• **Provided information**
Start of Block

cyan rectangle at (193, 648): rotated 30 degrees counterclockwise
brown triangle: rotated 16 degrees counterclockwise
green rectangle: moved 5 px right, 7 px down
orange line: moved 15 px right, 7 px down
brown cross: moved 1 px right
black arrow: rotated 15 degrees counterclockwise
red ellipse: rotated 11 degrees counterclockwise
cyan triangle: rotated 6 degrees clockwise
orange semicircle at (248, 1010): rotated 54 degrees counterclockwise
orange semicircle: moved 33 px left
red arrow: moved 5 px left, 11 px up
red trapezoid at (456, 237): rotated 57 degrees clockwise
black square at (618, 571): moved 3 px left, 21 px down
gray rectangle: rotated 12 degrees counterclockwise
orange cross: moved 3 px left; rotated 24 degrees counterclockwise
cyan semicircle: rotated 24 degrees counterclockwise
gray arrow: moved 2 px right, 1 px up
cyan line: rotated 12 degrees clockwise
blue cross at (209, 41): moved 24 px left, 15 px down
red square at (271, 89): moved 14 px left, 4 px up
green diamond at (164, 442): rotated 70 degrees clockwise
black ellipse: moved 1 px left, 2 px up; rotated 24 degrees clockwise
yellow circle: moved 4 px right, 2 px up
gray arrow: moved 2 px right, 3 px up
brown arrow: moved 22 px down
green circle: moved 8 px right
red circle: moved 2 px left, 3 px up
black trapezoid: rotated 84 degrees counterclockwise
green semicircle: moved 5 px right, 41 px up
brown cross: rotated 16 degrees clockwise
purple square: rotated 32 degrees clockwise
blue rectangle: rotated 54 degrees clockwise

End of Block

• **Problem to work on**
The answer needed is a single number: how many lines in the records above hold the string "orange". Please write nothing else.

• **Worked solution**
4